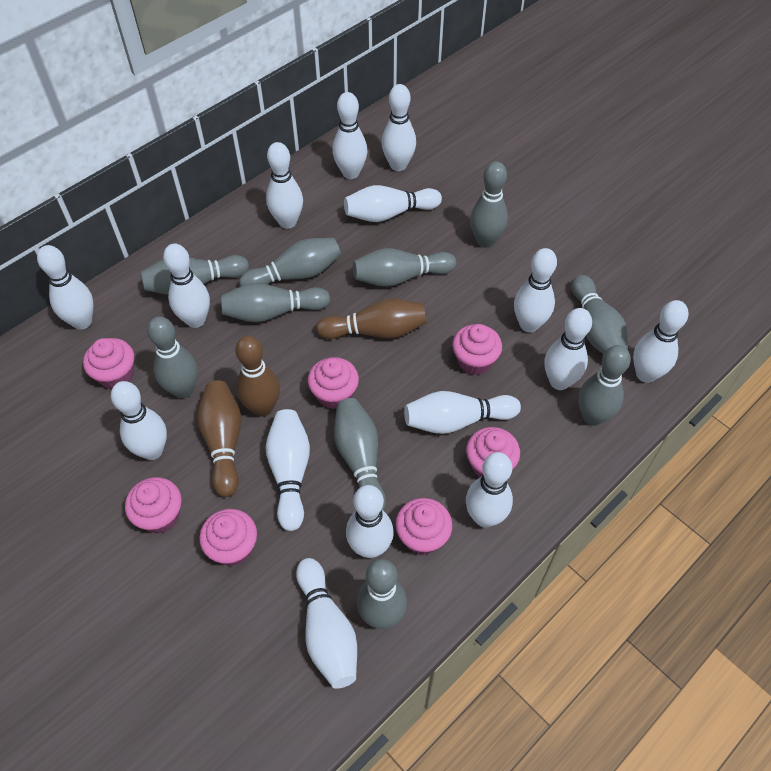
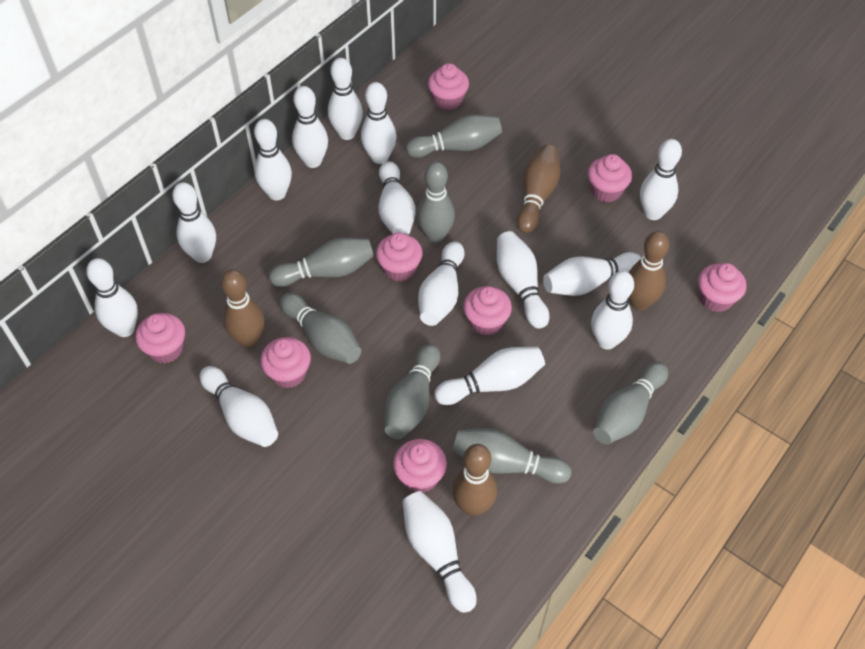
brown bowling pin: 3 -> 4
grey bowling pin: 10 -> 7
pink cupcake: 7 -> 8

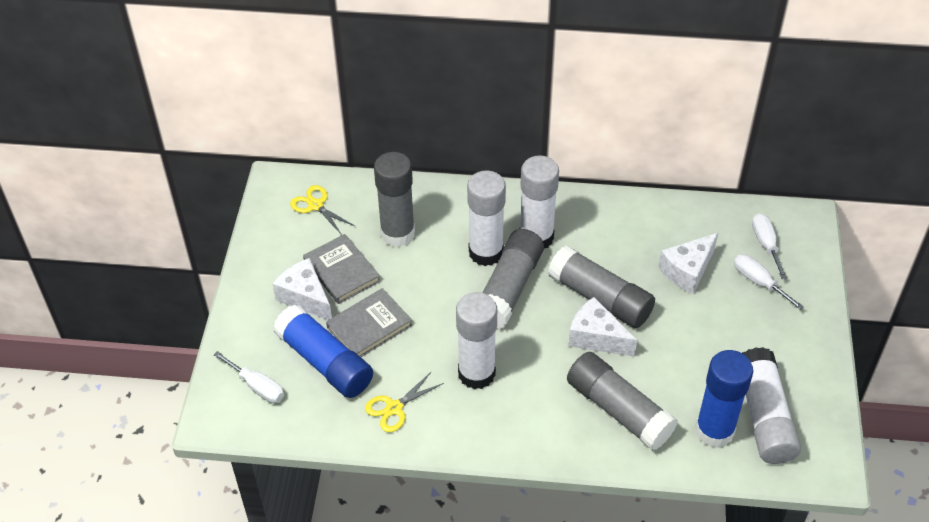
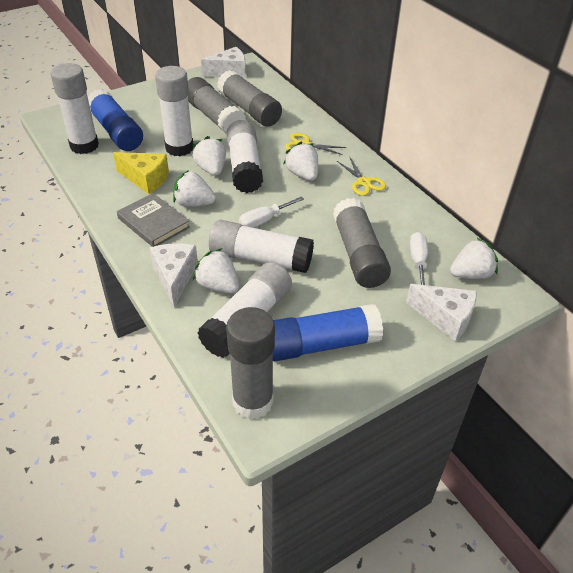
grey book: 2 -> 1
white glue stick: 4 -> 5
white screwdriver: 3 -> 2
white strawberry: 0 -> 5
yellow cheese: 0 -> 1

* [WORK REQUIRED]: Would you retype the entries above in full, exactly as written, minus the pictures?

* [COMPLETED TASK]:
brown bowling pin: 3 -> 4
grey bowling pin: 10 -> 7
pink cupcake: 7 -> 8

grey book: 2 -> 1
white glue stick: 4 -> 5
white screwdriver: 3 -> 2
white strawberry: 0 -> 5
yellow cheese: 0 -> 1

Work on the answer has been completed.